Exercise directions:
Go through the entries below, tally each line with the string "brick", and give the final number by itself.

[Object change listings]
-*-

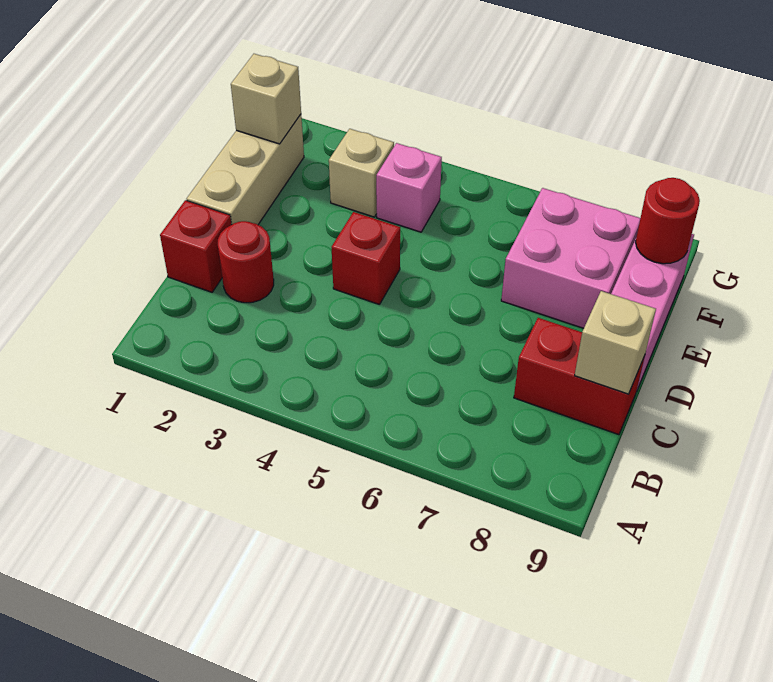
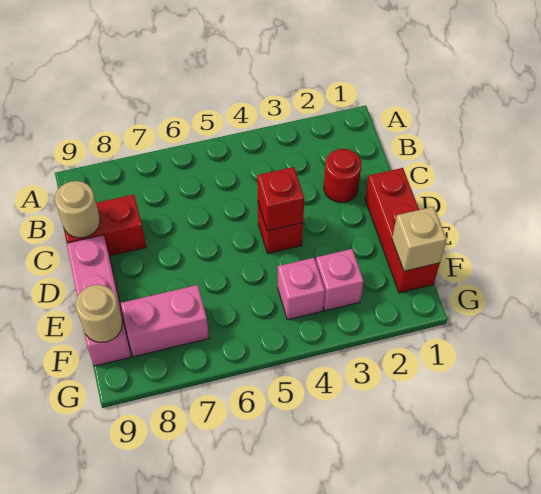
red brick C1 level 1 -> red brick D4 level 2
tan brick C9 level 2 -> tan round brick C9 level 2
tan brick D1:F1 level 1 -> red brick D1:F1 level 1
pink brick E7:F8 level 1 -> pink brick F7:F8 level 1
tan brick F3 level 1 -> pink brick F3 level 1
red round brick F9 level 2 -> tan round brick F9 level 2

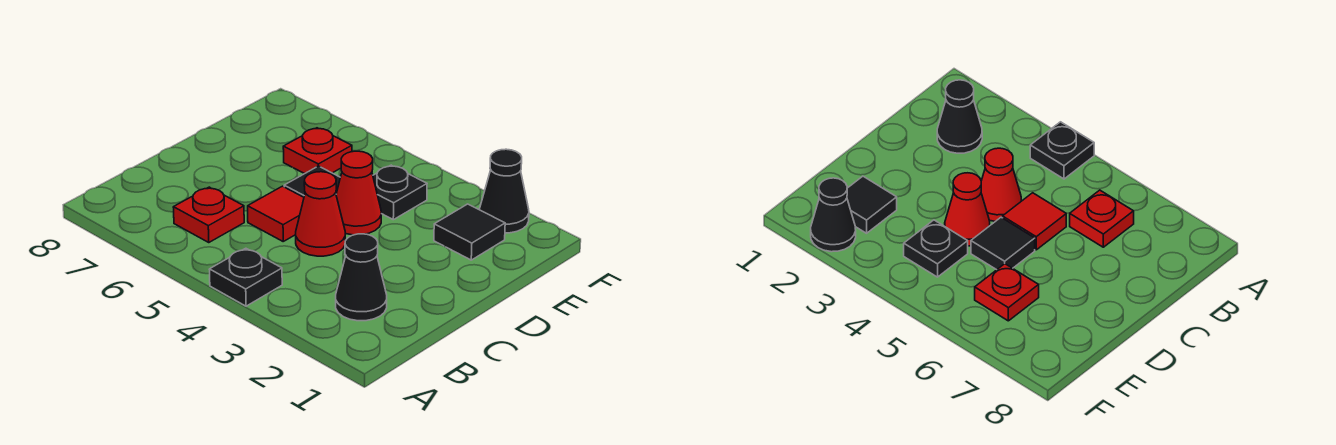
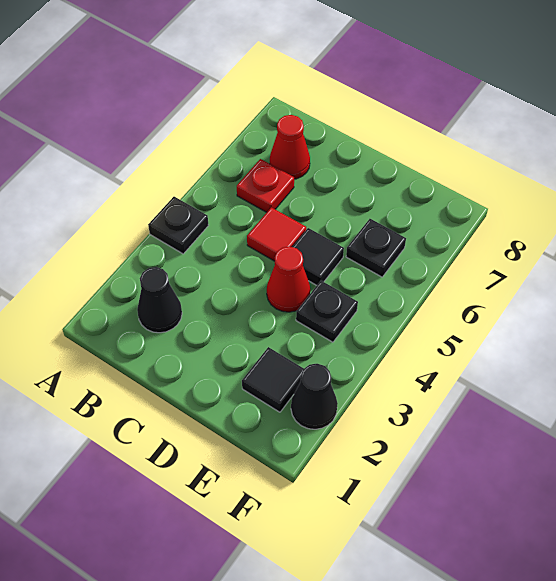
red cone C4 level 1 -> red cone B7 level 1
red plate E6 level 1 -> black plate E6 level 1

-*-

Response to this exercise:
6